BEGIN Excerpted records

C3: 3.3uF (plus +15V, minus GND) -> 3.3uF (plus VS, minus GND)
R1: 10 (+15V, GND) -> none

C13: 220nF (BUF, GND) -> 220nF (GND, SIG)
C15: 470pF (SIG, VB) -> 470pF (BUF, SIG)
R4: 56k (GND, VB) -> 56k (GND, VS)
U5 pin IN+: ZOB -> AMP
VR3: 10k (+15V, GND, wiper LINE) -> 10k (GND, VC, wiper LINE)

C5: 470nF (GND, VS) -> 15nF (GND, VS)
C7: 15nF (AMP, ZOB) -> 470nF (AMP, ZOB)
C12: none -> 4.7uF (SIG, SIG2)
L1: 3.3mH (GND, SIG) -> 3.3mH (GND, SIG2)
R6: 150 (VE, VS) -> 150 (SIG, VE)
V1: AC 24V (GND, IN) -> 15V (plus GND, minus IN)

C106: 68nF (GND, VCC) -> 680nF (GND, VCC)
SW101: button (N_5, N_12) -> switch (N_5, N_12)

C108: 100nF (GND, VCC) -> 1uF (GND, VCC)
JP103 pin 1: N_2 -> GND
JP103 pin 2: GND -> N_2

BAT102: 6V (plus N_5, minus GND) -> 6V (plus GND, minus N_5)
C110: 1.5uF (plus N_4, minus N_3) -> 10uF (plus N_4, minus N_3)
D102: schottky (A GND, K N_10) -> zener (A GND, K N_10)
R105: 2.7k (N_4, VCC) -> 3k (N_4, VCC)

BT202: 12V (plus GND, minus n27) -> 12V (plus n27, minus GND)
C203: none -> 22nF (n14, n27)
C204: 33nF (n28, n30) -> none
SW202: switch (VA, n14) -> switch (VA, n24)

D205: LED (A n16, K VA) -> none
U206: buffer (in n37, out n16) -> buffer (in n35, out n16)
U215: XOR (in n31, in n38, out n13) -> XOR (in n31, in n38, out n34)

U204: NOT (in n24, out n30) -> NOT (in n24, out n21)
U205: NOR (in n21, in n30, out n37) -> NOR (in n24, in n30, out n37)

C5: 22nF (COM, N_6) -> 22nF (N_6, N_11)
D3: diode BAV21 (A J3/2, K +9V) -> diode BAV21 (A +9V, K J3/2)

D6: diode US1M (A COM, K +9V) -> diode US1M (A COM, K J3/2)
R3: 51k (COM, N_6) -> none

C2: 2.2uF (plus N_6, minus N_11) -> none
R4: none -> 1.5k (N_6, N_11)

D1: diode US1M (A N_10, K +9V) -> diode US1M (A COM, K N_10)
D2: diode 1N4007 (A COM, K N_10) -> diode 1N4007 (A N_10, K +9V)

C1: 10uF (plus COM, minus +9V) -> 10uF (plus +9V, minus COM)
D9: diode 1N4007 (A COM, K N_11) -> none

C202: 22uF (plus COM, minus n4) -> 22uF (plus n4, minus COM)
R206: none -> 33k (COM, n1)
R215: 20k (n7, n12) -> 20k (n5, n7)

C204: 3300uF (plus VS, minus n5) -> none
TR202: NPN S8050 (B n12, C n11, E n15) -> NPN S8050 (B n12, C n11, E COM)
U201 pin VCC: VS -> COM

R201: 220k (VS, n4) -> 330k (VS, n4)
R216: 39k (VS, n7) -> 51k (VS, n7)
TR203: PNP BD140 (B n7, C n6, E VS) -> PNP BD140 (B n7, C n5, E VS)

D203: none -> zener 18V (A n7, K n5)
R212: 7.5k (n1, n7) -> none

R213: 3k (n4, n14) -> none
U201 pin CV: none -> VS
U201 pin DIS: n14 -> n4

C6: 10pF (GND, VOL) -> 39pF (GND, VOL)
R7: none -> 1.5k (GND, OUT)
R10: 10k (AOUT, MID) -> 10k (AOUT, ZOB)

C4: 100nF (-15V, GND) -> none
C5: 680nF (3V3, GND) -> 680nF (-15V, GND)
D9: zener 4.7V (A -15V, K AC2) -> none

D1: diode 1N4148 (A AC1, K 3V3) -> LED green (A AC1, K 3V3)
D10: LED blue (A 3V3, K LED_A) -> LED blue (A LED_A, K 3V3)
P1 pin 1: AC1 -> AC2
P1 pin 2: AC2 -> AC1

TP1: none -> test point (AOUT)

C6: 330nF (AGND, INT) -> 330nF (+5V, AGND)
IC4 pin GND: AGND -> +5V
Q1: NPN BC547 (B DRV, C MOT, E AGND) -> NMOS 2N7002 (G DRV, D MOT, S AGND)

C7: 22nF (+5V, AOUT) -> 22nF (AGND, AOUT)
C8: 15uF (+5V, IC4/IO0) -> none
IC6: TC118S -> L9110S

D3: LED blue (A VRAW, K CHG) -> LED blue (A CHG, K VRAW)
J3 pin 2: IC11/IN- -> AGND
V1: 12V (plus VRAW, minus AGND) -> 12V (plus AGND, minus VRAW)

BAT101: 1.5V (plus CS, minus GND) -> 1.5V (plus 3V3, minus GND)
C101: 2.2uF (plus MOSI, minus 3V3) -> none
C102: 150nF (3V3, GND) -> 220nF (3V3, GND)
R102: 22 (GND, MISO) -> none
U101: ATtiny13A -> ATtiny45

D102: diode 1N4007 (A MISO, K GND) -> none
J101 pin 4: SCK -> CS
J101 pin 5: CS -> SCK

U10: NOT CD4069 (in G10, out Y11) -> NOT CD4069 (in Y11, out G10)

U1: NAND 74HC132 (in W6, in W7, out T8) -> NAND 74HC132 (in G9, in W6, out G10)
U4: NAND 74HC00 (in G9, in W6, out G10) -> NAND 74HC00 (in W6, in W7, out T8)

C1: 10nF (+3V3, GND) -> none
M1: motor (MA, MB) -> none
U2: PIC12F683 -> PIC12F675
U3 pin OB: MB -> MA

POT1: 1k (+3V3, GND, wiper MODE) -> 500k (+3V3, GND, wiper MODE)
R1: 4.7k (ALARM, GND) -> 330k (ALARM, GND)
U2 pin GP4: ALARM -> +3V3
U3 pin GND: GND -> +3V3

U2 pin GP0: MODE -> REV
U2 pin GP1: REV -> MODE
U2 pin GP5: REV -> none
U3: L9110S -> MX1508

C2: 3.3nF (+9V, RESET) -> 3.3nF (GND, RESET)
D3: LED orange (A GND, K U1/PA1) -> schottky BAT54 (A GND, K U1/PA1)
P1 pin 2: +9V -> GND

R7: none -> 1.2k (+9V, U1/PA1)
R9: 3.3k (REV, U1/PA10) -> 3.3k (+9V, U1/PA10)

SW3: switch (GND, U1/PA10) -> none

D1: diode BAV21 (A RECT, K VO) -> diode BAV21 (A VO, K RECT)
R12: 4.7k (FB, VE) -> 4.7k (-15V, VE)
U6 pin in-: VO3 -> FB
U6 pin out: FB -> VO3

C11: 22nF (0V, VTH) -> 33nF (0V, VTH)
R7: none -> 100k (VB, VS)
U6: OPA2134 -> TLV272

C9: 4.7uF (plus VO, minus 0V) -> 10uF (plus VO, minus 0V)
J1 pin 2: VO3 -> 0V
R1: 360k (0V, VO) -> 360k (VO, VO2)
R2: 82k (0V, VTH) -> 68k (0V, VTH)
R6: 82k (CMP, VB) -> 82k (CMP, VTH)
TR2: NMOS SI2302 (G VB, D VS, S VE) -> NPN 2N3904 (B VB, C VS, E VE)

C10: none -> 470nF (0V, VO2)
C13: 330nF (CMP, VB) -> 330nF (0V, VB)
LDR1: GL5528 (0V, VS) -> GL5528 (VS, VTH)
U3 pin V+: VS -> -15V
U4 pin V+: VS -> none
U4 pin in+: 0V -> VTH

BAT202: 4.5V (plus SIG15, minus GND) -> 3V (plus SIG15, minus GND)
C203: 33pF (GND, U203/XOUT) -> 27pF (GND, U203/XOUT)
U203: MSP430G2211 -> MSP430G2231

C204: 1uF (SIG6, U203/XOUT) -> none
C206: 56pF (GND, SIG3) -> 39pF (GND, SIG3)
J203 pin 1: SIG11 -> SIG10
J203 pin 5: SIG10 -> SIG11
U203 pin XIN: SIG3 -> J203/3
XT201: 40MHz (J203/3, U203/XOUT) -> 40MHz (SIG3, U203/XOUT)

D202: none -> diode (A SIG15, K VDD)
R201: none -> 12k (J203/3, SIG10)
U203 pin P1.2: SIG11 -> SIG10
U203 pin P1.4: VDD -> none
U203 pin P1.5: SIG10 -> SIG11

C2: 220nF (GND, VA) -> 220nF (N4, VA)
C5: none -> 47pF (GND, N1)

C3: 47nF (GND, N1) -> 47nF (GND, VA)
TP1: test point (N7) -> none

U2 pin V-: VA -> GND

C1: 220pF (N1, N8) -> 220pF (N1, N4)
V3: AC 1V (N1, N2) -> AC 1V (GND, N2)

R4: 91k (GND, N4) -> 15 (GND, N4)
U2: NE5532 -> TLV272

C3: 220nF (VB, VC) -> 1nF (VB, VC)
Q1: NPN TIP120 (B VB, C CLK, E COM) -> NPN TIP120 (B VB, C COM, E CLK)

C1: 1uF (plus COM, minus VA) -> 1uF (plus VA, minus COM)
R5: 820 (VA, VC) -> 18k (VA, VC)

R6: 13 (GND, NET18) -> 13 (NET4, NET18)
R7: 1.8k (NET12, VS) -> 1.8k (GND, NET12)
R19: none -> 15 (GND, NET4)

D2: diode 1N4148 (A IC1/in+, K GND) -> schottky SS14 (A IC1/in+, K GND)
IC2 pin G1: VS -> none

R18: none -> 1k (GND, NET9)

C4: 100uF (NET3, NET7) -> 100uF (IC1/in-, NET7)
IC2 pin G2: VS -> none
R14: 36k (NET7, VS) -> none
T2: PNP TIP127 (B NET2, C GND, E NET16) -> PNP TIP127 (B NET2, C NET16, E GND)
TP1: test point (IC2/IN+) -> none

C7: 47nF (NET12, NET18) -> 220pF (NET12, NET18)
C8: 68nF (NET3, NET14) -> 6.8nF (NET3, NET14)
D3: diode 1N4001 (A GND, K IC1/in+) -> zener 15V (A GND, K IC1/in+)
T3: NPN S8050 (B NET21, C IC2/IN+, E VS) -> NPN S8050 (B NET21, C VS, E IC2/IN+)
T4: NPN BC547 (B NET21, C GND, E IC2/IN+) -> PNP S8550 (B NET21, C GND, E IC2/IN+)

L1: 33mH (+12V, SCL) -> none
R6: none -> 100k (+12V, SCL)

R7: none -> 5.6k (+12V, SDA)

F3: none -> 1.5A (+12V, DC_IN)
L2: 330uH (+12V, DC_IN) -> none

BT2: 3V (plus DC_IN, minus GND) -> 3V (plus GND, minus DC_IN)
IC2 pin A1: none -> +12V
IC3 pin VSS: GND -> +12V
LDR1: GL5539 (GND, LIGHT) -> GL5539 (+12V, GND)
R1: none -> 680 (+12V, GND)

END Excerpted records

> **What is expected**
In the listing above, find the line with "R7: none -> 1.2k (+9V, U1/PA1)" and the line with "U6 pin out: FB -> VO3", then print exactly those two lines and every line between them, and nothing more.

> **Solution to the problem**
R7: none -> 1.2k (+9V, U1/PA1)
R9: 3.3k (REV, U1/PA10) -> 3.3k (+9V, U1/PA10)

SW3: switch (GND, U1/PA10) -> none

D1: diode BAV21 (A RECT, K VO) -> diode BAV21 (A VO, K RECT)
R12: 4.7k (FB, VE) -> 4.7k (-15V, VE)
U6 pin in-: VO3 -> FB
U6 pin out: FB -> VO3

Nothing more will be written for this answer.